>> START ITEMS

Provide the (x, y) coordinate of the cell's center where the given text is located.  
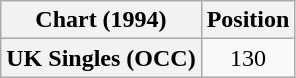
UK Singles (OCC) (101, 58)
130 (248, 58)
Position (248, 20)
Chart (1994) (101, 20)
Search for the cell housing the specified text and yield its [x, y] center coordinate. 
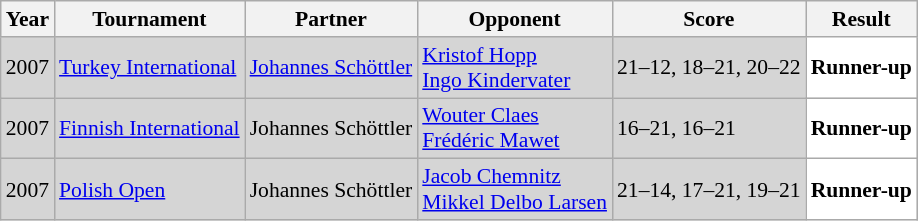
Score [709, 19]
21–14, 17–21, 19–21 [709, 190]
Year [28, 19]
Partner [332, 19]
21–12, 18–21, 20–22 [709, 68]
Jacob Chemnitz Mikkel Delbo Larsen [514, 190]
Polish Open [150, 190]
Wouter Claes Frédéric Mawet [514, 128]
Turkey International [150, 68]
16–21, 16–21 [709, 128]
Opponent [514, 19]
Finnish International [150, 128]
Kristof Hopp Ingo Kindervater [514, 68]
Result [862, 19]
Tournament [150, 19]
Find where the given text appears and provide that cell's center as (X, Y) coordinate. 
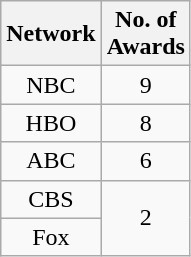
9 (146, 85)
Network (51, 34)
6 (146, 161)
2 (146, 218)
CBS (51, 199)
Fox (51, 237)
HBO (51, 123)
ABC (51, 161)
8 (146, 123)
No. ofAwards (146, 34)
NBC (51, 85)
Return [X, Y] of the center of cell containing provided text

>> END ITEMS

_WORK INSTRUCTIONS:_ Print the lines of the listing from its start through the line containing "Search for the", both included, leaving out the pictures.

_EXERCISE OUTPUT:_
Provide the (x, y) coordinate of the cell's center where the given text is located.  
UK Singles (OCC) (101, 58)
130 (248, 58)
Position (248, 20)
Chart (1994) (101, 20)
Search for the cell housing the specified text and yield its [x, y] center coordinate. 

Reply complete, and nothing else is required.